▼▼▼
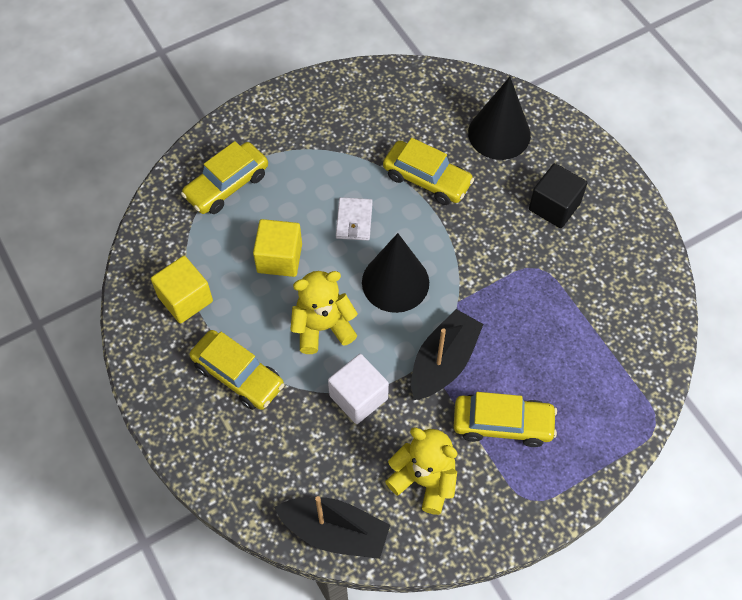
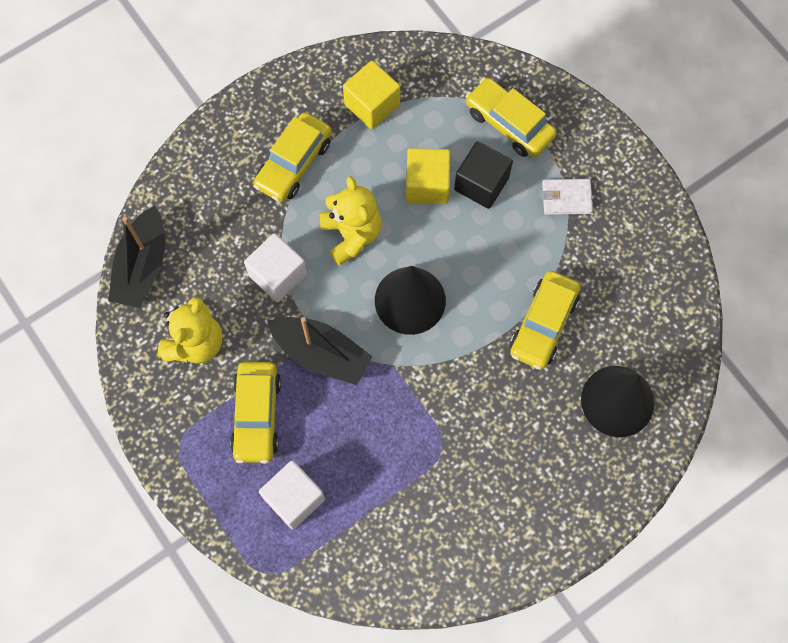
camera: 85 degrees right, 10 degrees up
(354, 221) = (480, 253): white wallet -> white wallet (566, 198)
(554, 206) = (524, 465): black cube -> black cube (481, 184)
(584, 395) = (294, 498): none -> white cube

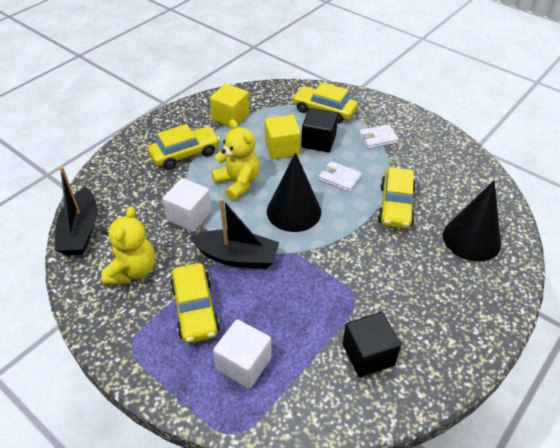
camera: 15 degrees left, 25 degrees down
(294, 163) = (185, 154): yellow car -> yellow car turned 135 degrees counterclockwise
(431, 523) = (368, 354): none -> black cube
(487, 259) = (339, 178): none -> white wallet

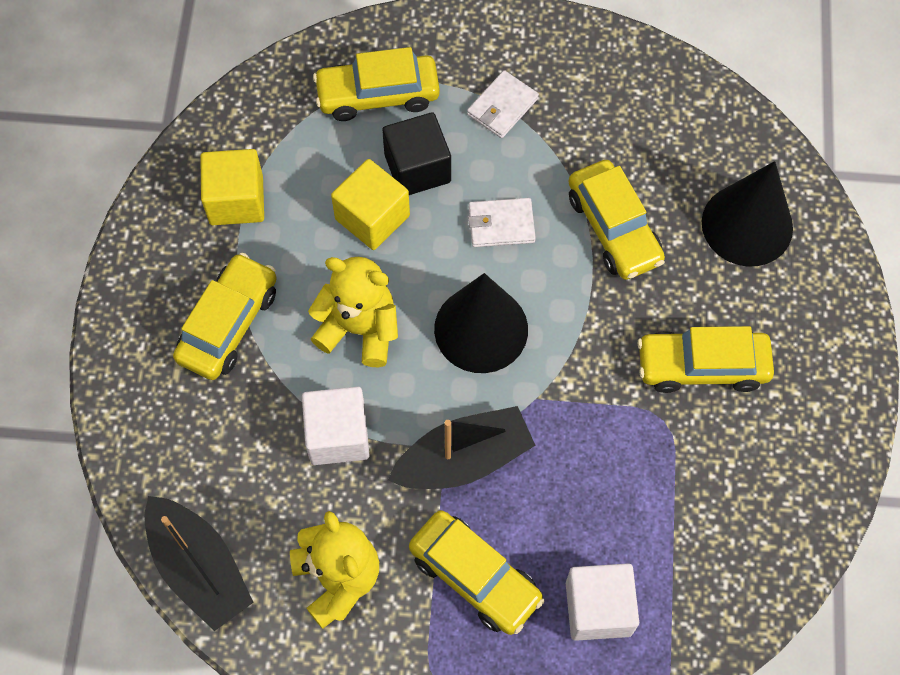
camera: 35 degrees left, 20 degrees up
(368, 354) = (733, 492): black cube -> none
(397, 286) = (702, 366): none -> yellow car

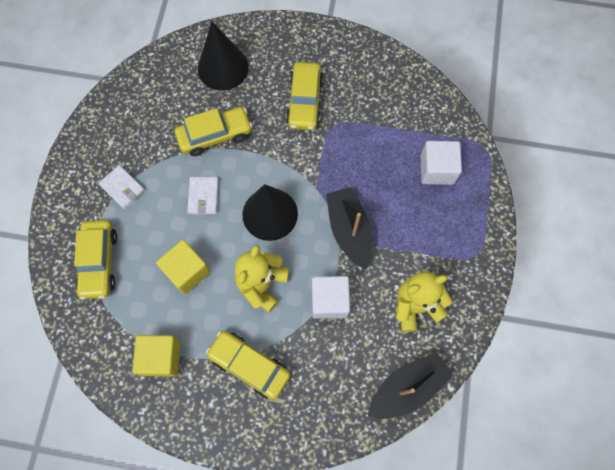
camera: 85 degrees left, 5 degrees up
(417, 168) = (157, 241): black cube -> none
(475, 576) = (417, 230): yellow car -> none

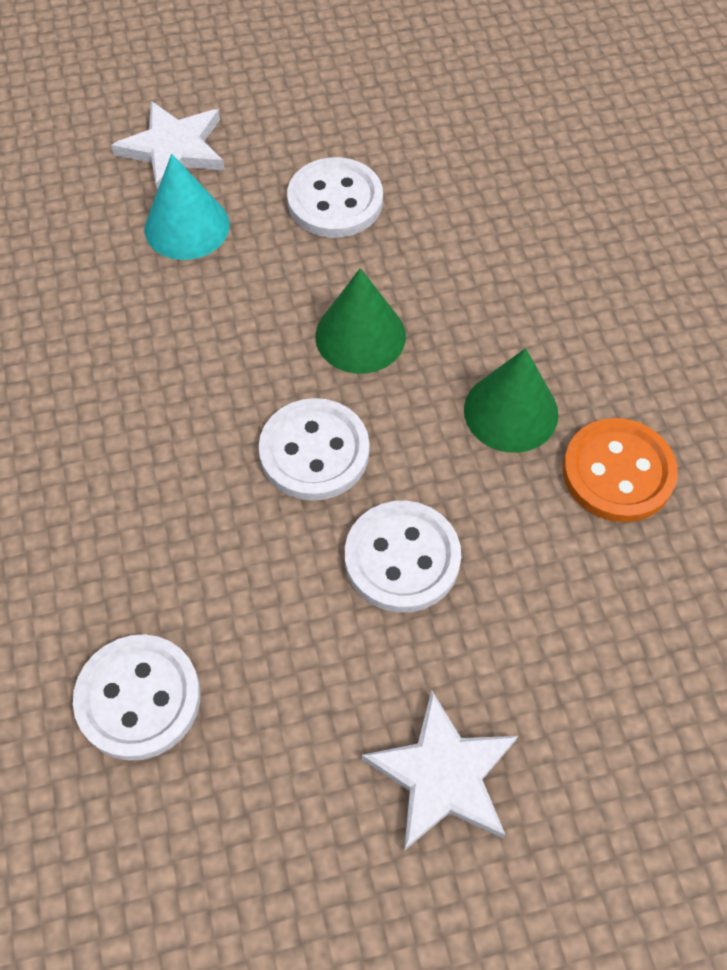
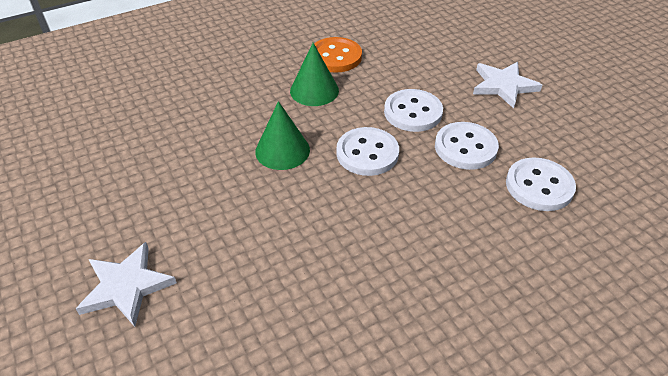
camera: 105 degrees left, 15 degrees down
(187, 226) = (209, 255): turquoise cone -> none
(335, 201) = (174, 182): white button -> white button (465, 147)

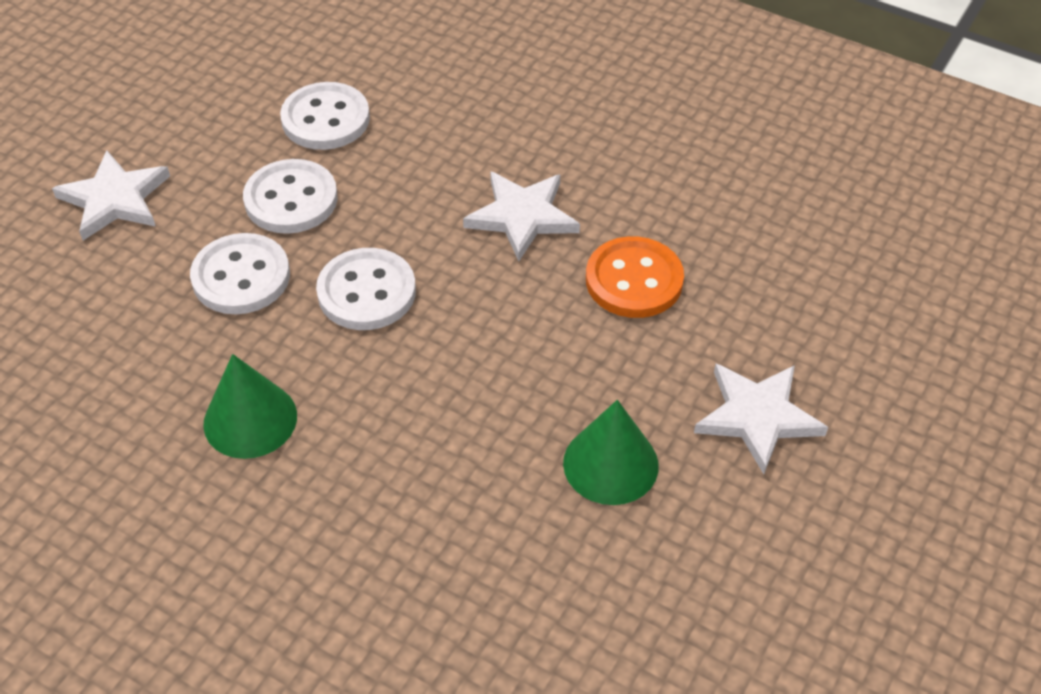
camera: 120 degrees left, 5 degrees up
(282, 150) = (422, 388): green cone -> green cone (610, 464)
(335, 57) = (129, 436): orange button -> orange button (634, 280)
(382, 248) = (522, 217): none -> white star

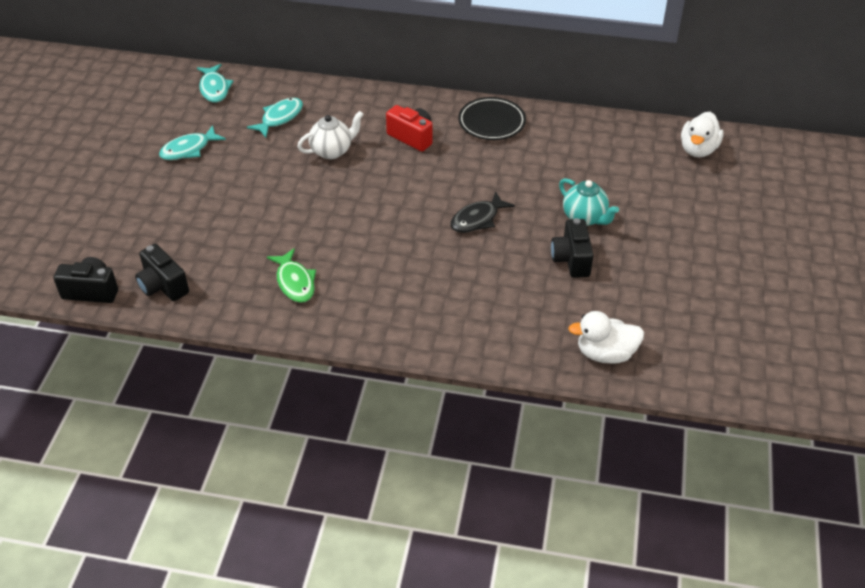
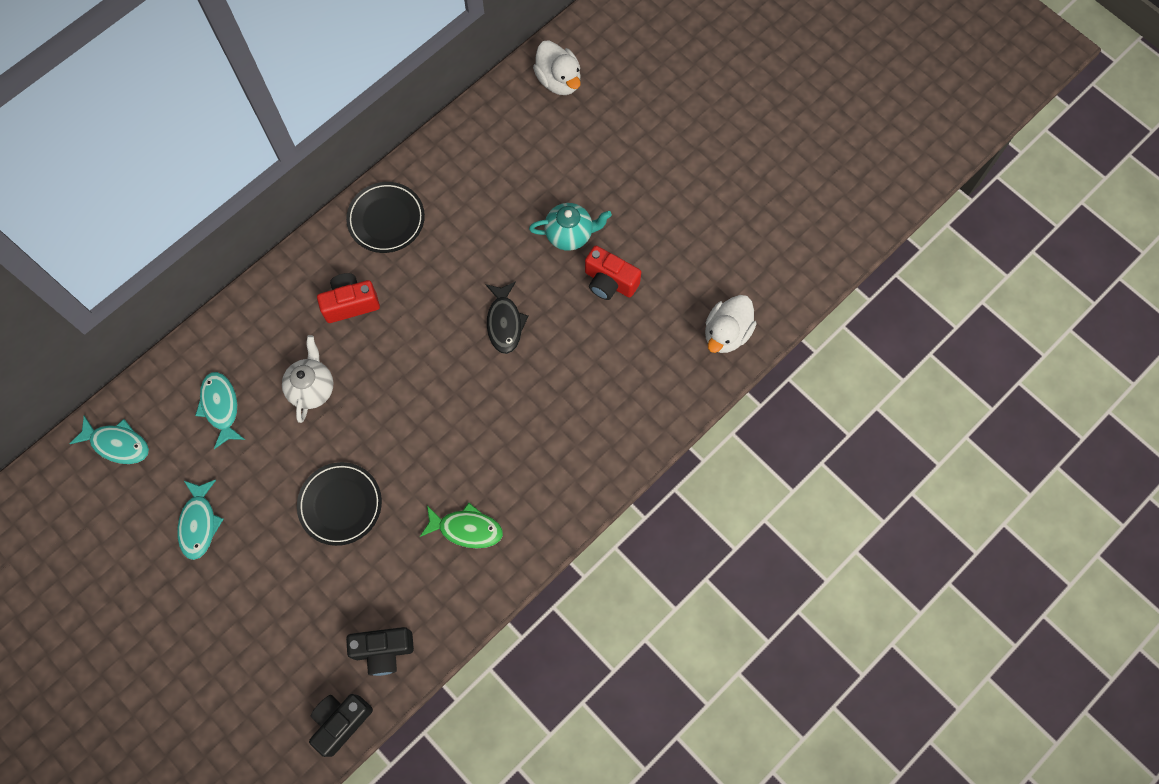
camera: 55 degrees left, 25 degrees up
(258, 207) = (340, 504): none -> black plate
(571, 259) = (609, 282): black camera -> red camera

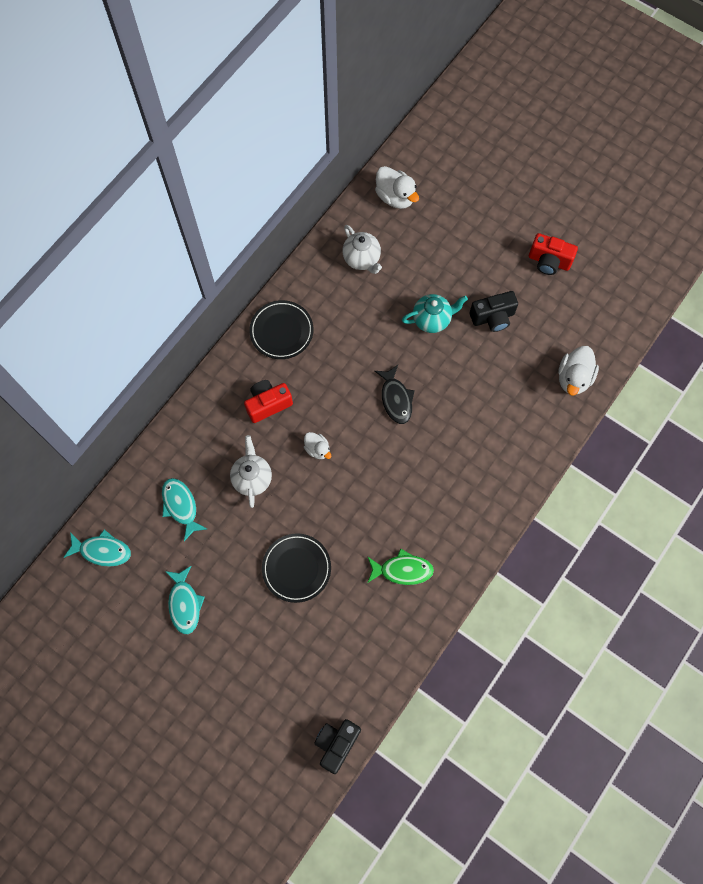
camera: 10 degrees left, 0 degrees up
(383, 651) = (358, 680): black camera -> black camera (493, 318)
(397, 367) = (317, 449): none -> white duck
(502, 148) = (362, 259): none -> white teapot
(609, 282) = (472, 352): red camera -> red camera (549, 261)

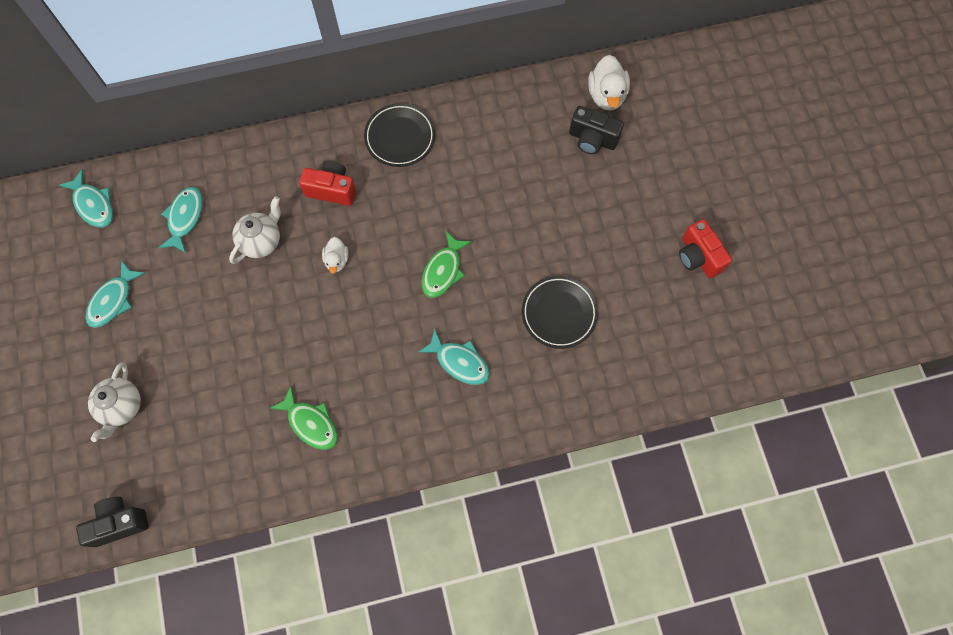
camera: 40 degrees right, 0 degrees up
(296, 568) = (226, 346): black plate -> black plate (559, 313)
(362, 259) = (526, 127): white teapot -> white teapot (122, 407)
(396, 399) = (443, 270): black fish -> green fish
(432, 319) = (540, 226): turquoise teapot -> none
(461, 450) = (459, 362): none -> turquoise fish
(493, 318) = (597, 267): black camera -> black camera (592, 139)
(573, 378) = (623, 380): white duck -> none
▲▲▲
Which of the lines in the data hold the string "cone"? Report each of them by copying it.

Output of the exercise:
(187, 226) = (209, 255): turquoise cone -> none
(282, 150) = (422, 388): green cone -> green cone (610, 464)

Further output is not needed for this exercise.